Exercise requirements — Omit the images and reproduce the rest of the entries exactly.

Records shown —
*** Block opens ***

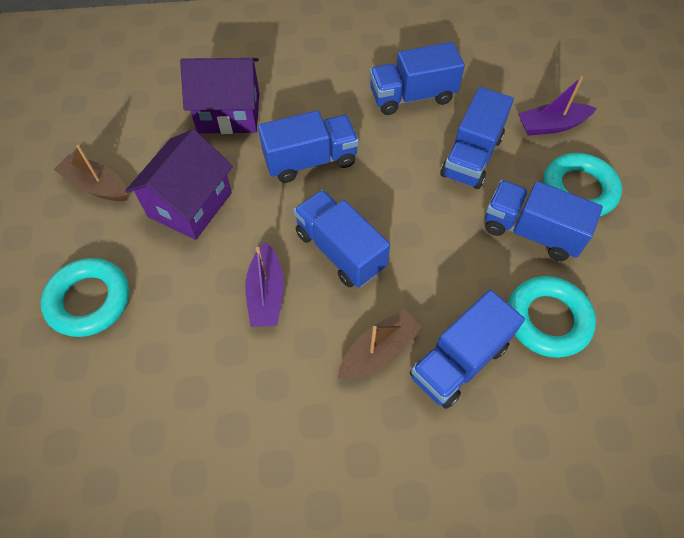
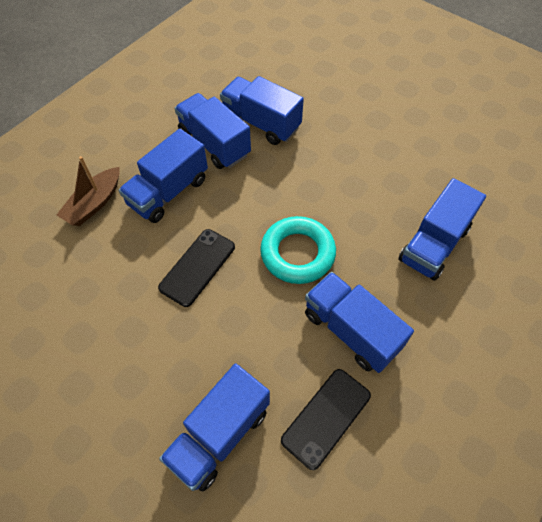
black phone: 0 -> 2
brown boat: 2 -> 1
purple boat: 2 -> 0
purple house: 2 -> 0
turquoise ring: 3 -> 1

*** Block closes ***

The answer —
black phone: 0 -> 2
brown boat: 2 -> 1
purple boat: 2 -> 0
purple house: 2 -> 0
turquoise ring: 3 -> 1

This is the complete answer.